▶ _DATA_:

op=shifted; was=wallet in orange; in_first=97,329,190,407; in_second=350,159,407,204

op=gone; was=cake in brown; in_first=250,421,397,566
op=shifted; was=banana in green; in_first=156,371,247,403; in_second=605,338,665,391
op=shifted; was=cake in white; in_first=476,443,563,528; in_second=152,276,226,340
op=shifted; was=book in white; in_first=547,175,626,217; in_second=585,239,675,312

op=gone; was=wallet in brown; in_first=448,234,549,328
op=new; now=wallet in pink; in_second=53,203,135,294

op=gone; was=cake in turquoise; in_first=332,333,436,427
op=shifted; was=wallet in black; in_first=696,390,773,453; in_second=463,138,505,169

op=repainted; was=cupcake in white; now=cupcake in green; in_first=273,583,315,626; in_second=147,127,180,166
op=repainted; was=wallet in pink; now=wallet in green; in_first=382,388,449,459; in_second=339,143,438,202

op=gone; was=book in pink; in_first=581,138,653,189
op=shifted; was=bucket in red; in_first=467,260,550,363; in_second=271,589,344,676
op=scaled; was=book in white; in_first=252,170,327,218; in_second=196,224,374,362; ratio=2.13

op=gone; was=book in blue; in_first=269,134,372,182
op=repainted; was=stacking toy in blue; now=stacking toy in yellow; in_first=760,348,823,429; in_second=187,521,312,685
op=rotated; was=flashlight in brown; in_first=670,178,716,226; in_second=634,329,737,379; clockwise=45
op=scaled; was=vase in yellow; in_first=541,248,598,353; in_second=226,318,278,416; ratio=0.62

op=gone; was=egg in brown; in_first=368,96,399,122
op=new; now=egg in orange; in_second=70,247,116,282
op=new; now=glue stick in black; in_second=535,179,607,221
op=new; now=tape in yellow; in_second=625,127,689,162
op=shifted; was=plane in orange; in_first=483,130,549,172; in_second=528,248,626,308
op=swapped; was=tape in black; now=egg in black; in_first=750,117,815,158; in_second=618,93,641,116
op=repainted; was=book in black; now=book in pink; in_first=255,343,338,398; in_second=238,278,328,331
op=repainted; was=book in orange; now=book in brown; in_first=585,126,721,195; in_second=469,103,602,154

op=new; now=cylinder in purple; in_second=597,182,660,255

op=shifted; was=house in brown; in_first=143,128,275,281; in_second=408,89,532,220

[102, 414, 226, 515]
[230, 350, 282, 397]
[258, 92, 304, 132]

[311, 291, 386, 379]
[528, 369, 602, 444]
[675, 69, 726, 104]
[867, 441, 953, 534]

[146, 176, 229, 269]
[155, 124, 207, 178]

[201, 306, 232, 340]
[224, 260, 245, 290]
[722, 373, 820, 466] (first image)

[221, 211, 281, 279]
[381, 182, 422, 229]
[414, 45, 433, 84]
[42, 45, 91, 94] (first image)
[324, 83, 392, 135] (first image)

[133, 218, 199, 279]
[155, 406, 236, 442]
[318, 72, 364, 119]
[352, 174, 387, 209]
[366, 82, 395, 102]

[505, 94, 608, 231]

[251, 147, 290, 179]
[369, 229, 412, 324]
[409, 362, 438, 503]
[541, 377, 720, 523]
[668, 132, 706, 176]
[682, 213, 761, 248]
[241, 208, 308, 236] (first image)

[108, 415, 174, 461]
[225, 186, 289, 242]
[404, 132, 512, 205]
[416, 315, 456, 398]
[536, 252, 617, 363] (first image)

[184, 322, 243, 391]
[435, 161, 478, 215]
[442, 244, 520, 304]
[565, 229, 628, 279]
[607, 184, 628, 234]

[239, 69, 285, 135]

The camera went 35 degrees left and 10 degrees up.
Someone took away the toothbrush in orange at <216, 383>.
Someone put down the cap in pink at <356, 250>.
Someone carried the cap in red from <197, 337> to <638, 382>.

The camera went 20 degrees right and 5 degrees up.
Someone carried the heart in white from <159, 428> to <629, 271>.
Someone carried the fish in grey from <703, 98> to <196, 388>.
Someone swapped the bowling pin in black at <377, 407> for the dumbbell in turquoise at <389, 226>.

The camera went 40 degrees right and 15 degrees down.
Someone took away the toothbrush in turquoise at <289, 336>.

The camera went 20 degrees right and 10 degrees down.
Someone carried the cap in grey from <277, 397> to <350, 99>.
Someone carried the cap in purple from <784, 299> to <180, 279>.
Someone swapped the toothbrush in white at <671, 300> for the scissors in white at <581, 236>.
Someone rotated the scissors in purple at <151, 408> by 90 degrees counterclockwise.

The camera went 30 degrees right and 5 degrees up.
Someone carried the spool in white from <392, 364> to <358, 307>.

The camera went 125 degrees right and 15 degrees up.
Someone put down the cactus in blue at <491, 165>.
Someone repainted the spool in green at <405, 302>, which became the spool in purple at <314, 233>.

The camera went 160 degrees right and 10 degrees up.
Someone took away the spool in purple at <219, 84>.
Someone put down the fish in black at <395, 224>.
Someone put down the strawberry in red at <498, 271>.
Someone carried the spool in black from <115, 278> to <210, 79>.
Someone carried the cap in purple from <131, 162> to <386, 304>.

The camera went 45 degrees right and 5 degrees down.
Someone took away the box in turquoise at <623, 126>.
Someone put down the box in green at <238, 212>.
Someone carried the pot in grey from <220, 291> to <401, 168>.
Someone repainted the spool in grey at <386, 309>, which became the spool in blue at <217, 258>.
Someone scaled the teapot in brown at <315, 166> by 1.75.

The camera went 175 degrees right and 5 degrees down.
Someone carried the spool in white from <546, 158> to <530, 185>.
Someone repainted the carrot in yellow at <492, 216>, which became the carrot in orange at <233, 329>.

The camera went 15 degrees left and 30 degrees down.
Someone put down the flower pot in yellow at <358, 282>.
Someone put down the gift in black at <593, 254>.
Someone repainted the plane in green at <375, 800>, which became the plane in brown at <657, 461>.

▶ _WHAT THE EXERCISE ASKS_: Take the listing above from its first line through the line containing "op=repainted; was=cupcake in", and transcribe that stretch exactly, with no other lines.

▶ _RESPONSE_:
op=shifted; was=wallet in orange; in_first=97,329,190,407; in_second=350,159,407,204

op=gone; was=cake in brown; in_first=250,421,397,566
op=shifted; was=banana in green; in_first=156,371,247,403; in_second=605,338,665,391
op=shifted; was=cake in white; in_first=476,443,563,528; in_second=152,276,226,340
op=shifted; was=book in white; in_first=547,175,626,217; in_second=585,239,675,312

op=gone; was=wallet in brown; in_first=448,234,549,328
op=new; now=wallet in pink; in_second=53,203,135,294

op=gone; was=cake in turquoise; in_first=332,333,436,427
op=shifted; was=wallet in black; in_first=696,390,773,453; in_second=463,138,505,169

op=repainted; was=cupcake in white; now=cupcake in green; in_first=273,583,315,626; in_second=147,127,180,166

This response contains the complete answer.